Spatial object tracking data
━━━━━━━━━━

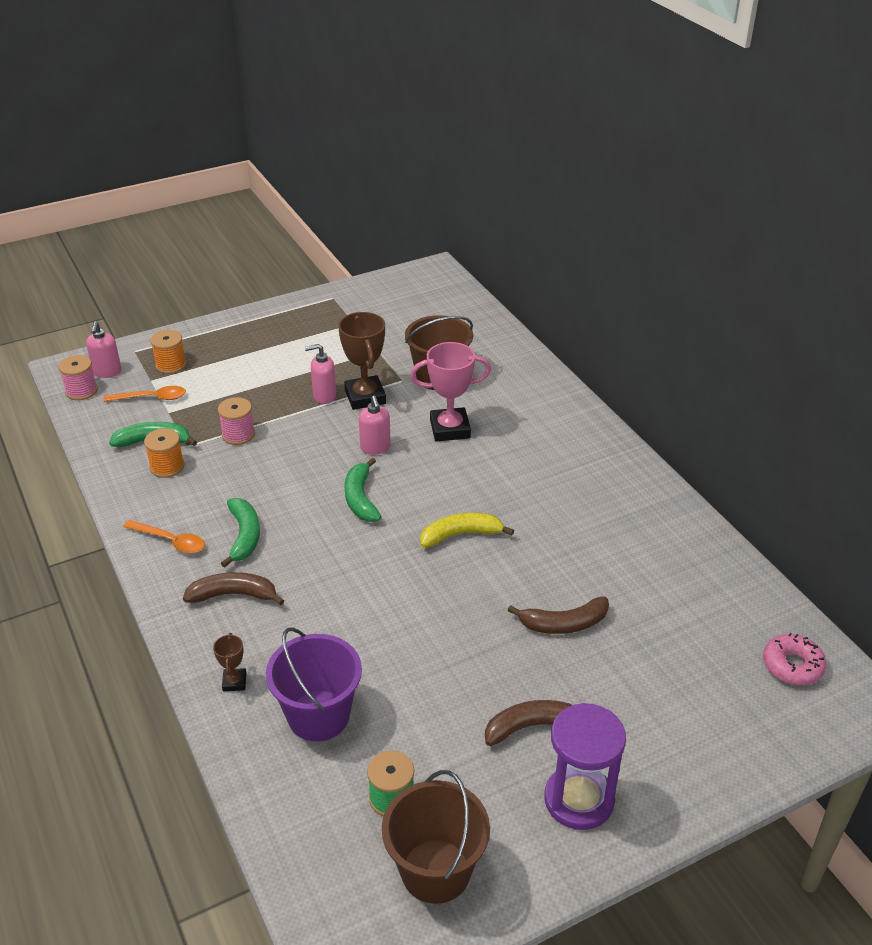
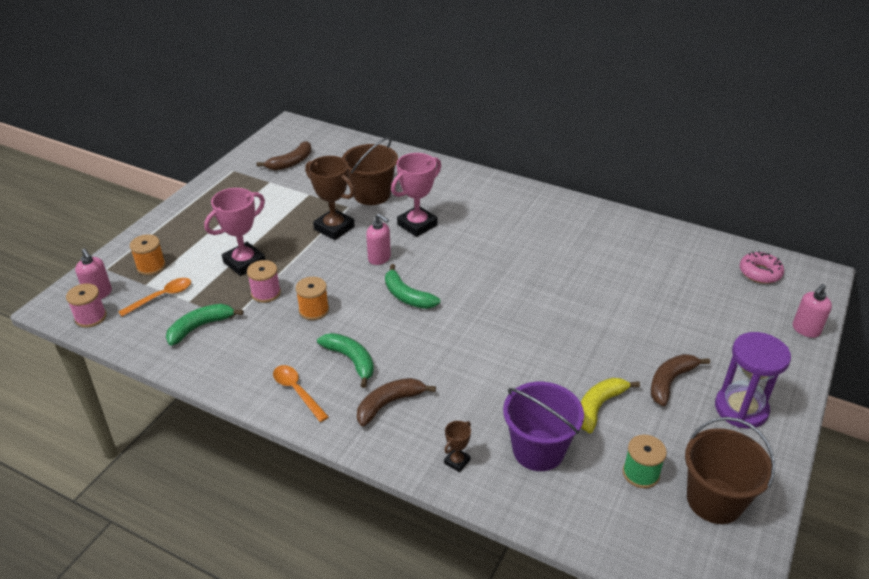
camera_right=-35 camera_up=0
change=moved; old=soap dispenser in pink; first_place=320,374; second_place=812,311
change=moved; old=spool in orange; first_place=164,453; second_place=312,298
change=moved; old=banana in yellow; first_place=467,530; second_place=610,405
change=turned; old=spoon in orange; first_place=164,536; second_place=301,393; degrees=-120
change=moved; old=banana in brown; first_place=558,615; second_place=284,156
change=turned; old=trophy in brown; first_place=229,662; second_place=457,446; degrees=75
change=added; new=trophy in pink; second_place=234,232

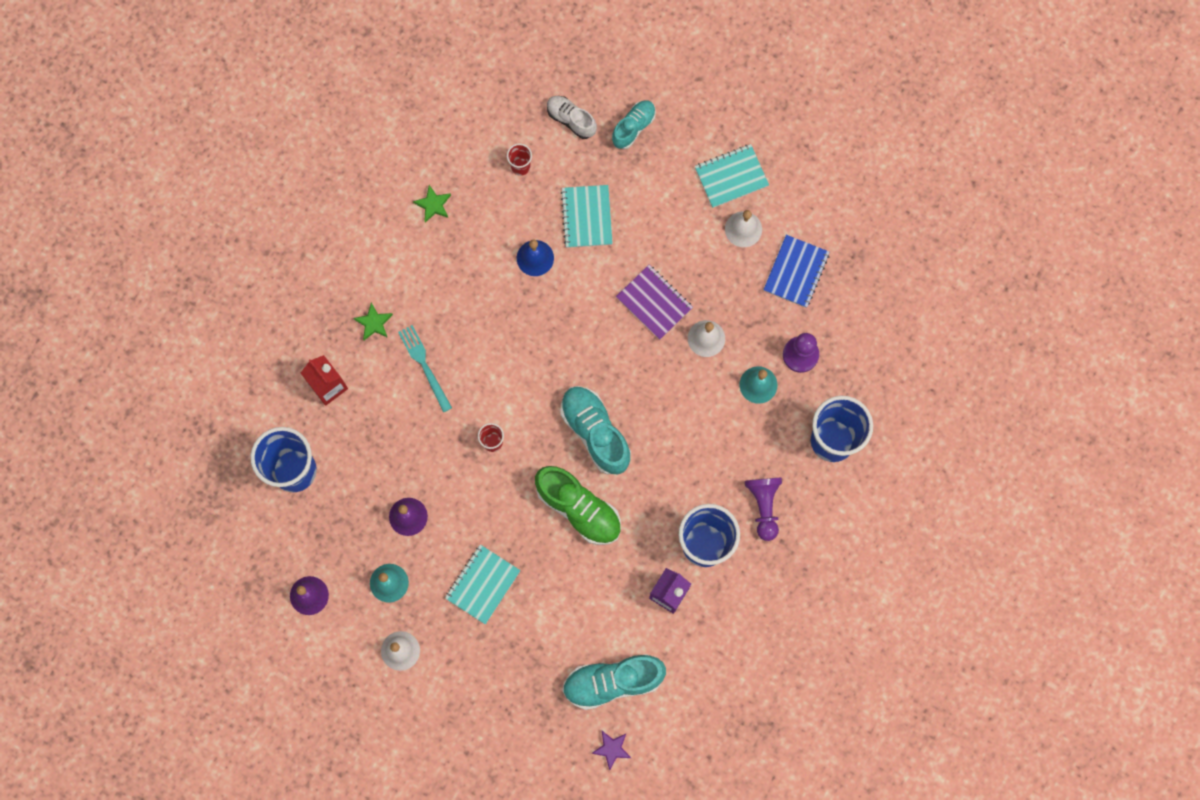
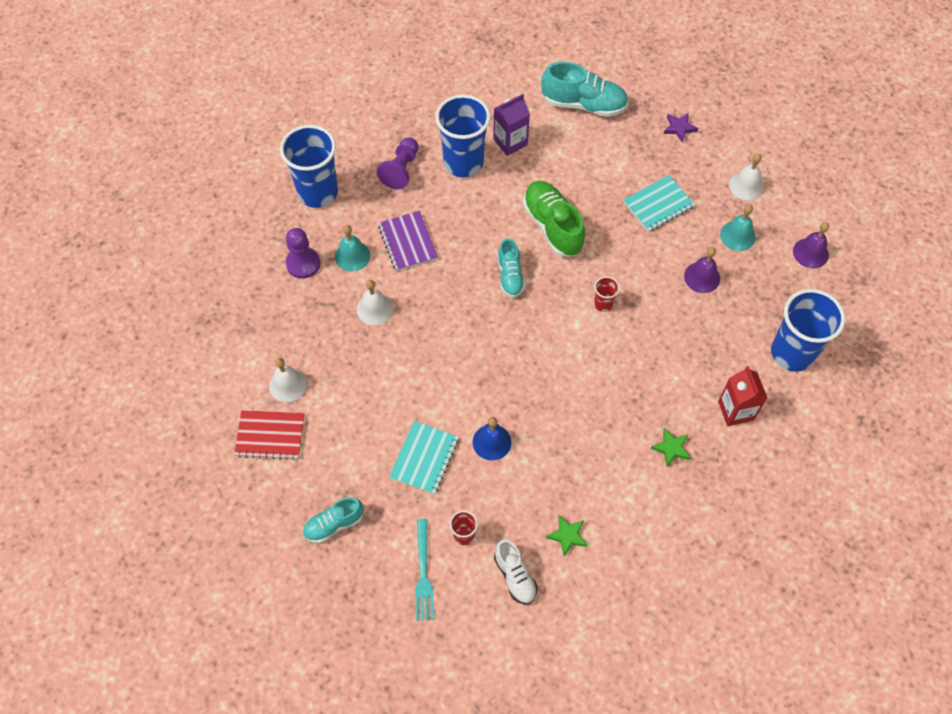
camera_right=-155 camera_up=-15
change=moved; old=shoe in white; first_place=572,117; second_place=516,572
change=recoloured; old=notebook in turquoise; new=notebook in red; first_place=732,176; second_place=269,435
change=removed; old=notebook in blue; first_place=796,271
change=moved; old=notebook in purple; first_place=654,302; second_place=408,241
change=moved; old=fork in turquoise; first_place=425,368; second_place=424,570
change=resized; old=shoe in turquoise; first_place=595,430; second_place=511,268; factor=0.61
change=moved; old=star in purple; first_place=611,751; second_place=681,128

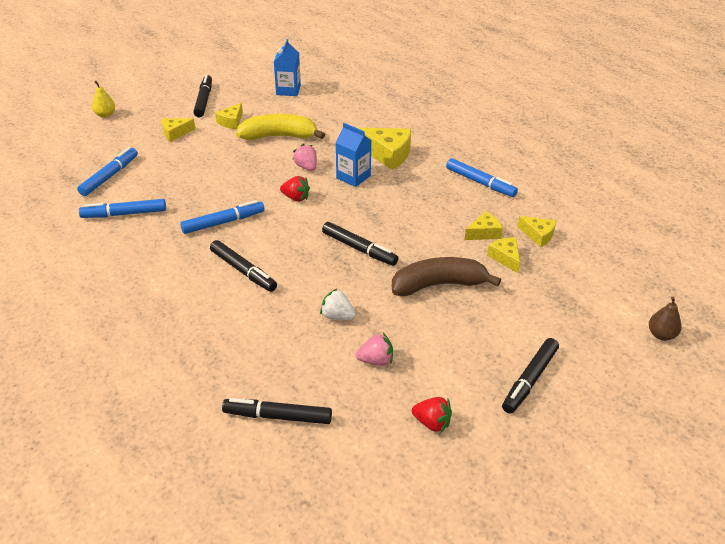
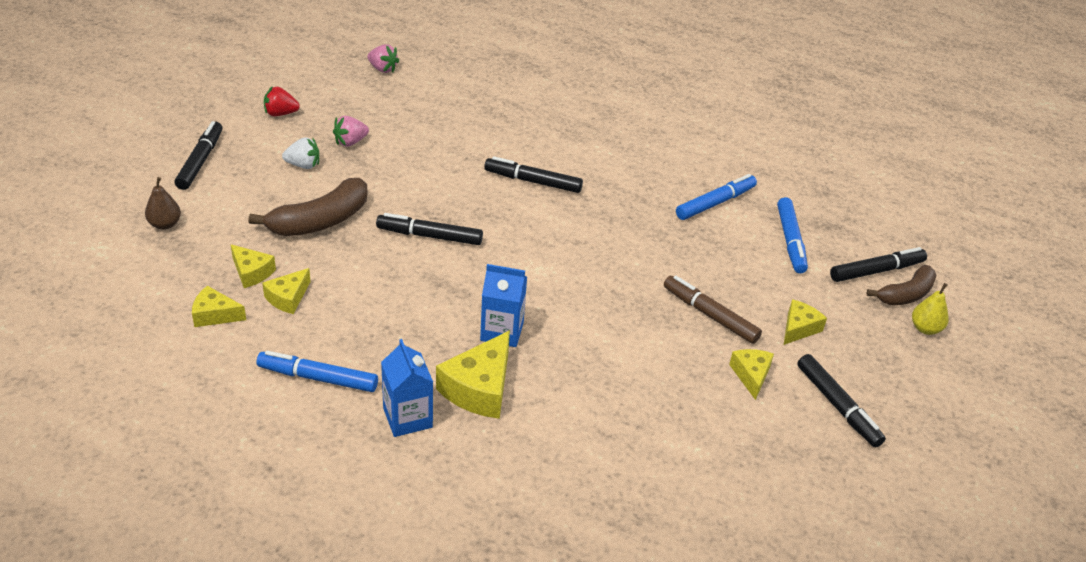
camera_right=150 camera_up=0
change=moved; old=carton in blue; first_place=287,67; second_place=407,388
change=removed; old=banana in yellow; first_place=280,127
change=turned; old=cheese in yellow; first_place=384,149; second_place=473,374; degrees=-60
change=moved; old=strawberry in pink; first_place=304,157; second_place=383,58
change=removed; old=strawberry in red; first_place=295,189
change=removed; old=marker in blue; first_place=222,217
change=moved; old=strawberry in white; first_place=338,304; second_place=300,153
change=moved; old=pear in brown; first_place=665,319; second_place=163,203
change=moved; old=marker in black; first_place=277,411; second_place=878,264
change=added; new=banana in brown; second_place=901,285
change=added; new=marker in brown; second_place=713,309

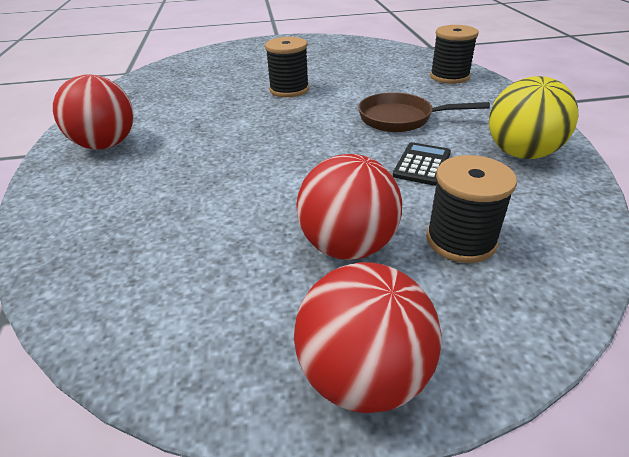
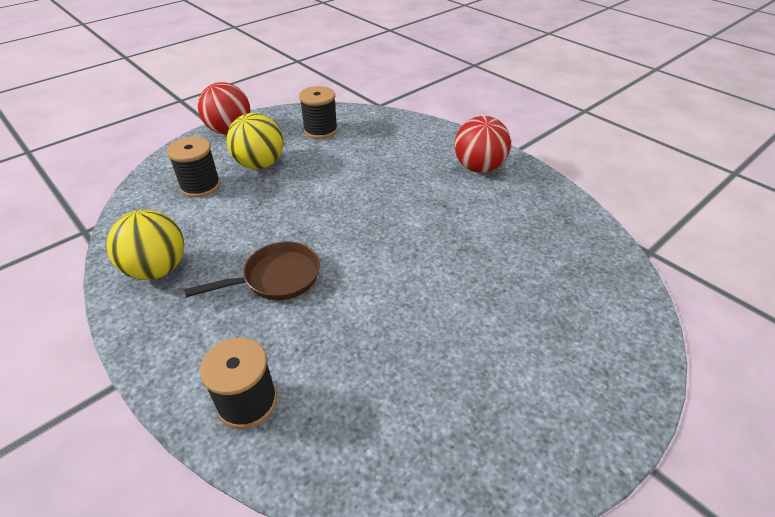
camera_right=145 camera_up=5
change=moved; old=spool in black; first_place=287,67; second_place=318,112
change=removed; old=calculator in black; first_place=422,164
change=recoloured; old=ball in red; new=ball in yellow; first_place=349,207; second_place=254,141

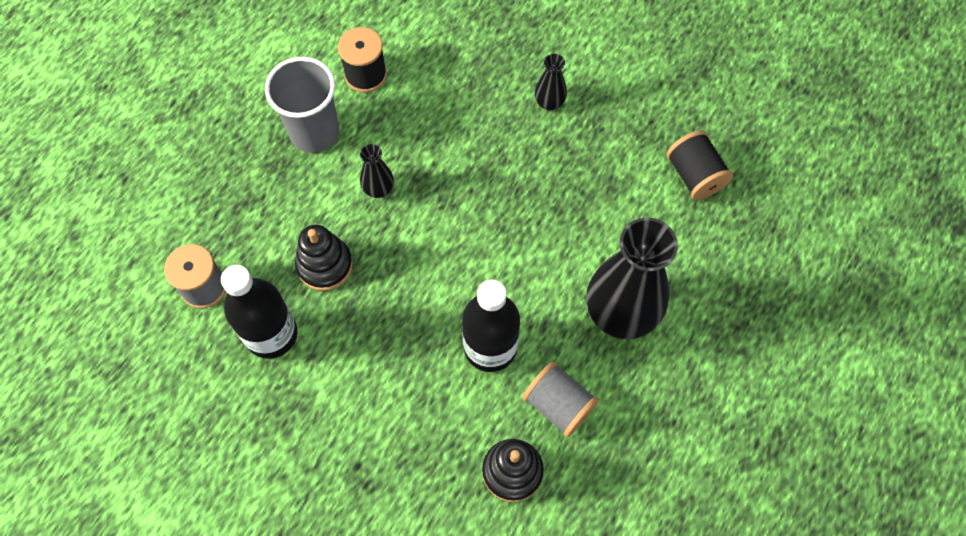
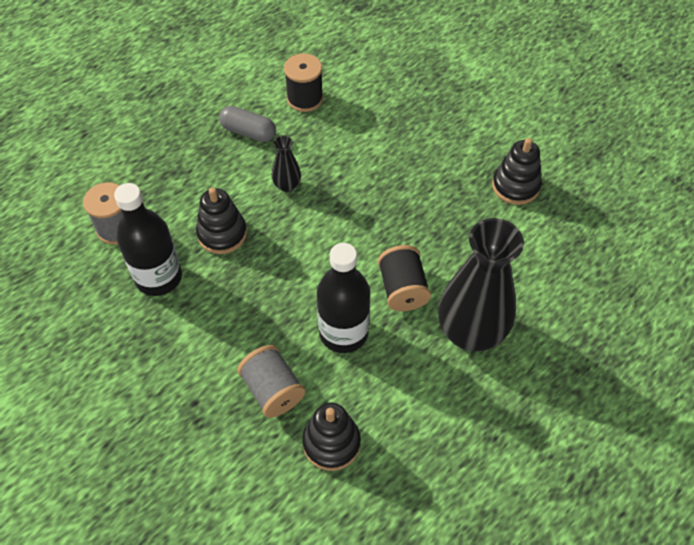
camera_right=15 camera_up=-10
change=removed; old=vase in black; first_place=551,82
change=replaced; old=cup in grey; new=capsule in grey; first_place=302,105; second_place=247,124
change=moved; old=spool in black; first_place=700,165; second_place=404,278
change=moved; old=spool in grey; first_place=560,399; second_place=271,381
change=added; new=stacking toy in black; second_place=517,171

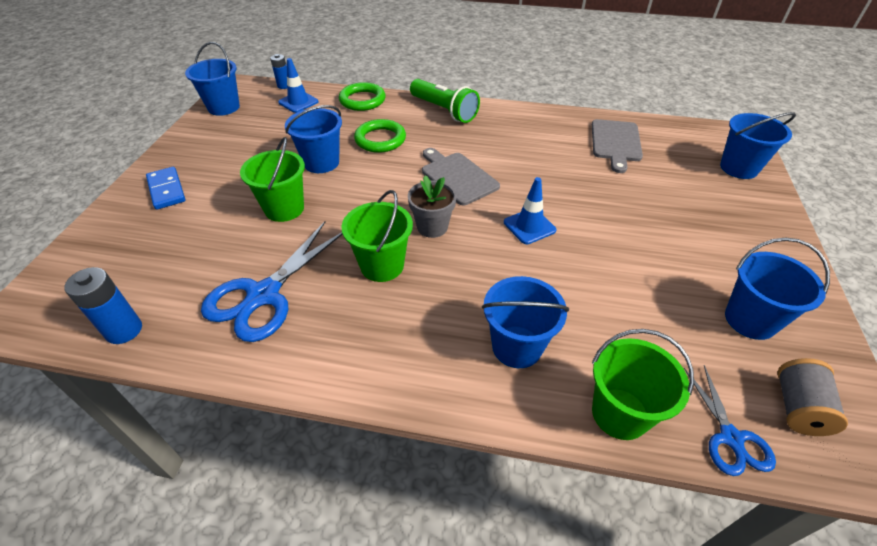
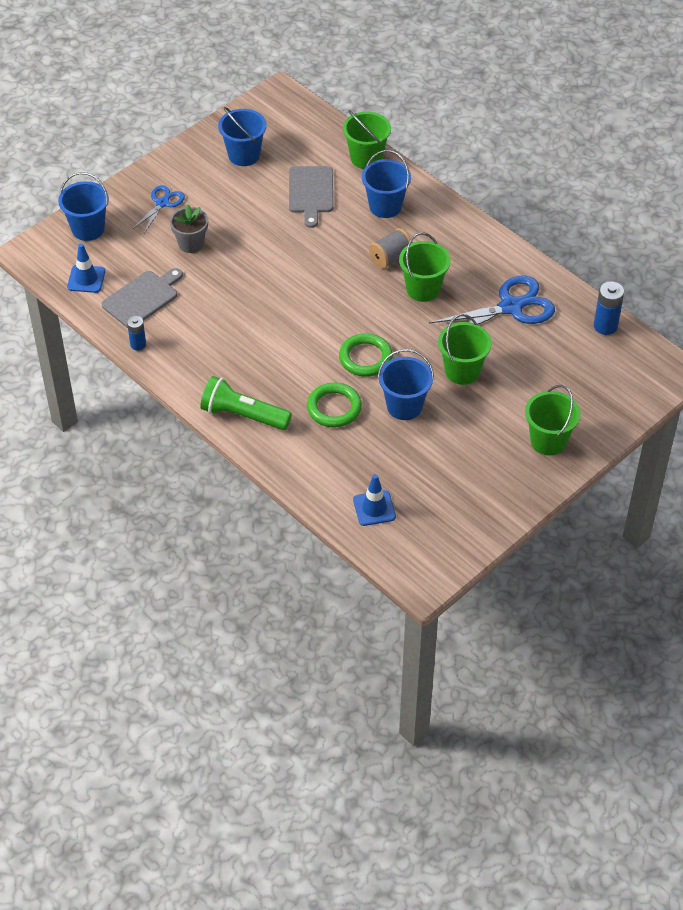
camera_right=-145 camera_up=5
change=removed; old=bucket in blue; first_place=212,79
change=moved; old=battery in blue; first_place=278,71; second_place=136,333
change=turned; old=flashlight in green; first_place=445,101; second_place=246,403; degrees=-60
change=moved; old=ring in green; first_place=362,96; second_place=366,355
change=moved; old=cutting board in grey; first_place=461,177; second_place=311,197
change=replaced; old=domino in blue; new=bucket in green; first_place=165,188; second_place=553,420
change=moved; old=flower pot in grey; first_place=432,206; second_place=189,228
change=moved; old=traffic cone in blue; first_place=530,210; second_place=86,268
change=moved; old=spool in grey; first_place=812,397; second_place=391,248
change=moved; old=scissors in blue; first_place=730,420; second_place=159,209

━━━━━━━━━━

What are the lines, exactly as written above, from the line with "change=moved; old=banana in brown;" to the line with "change=turned; old=trophy in", both included? Output only those.

> **Output of the exercise**:
change=moved; old=banana in brown; first_place=558,615; second_place=284,156
change=turned; old=trophy in brown; first_place=229,662; second_place=457,446; degrees=75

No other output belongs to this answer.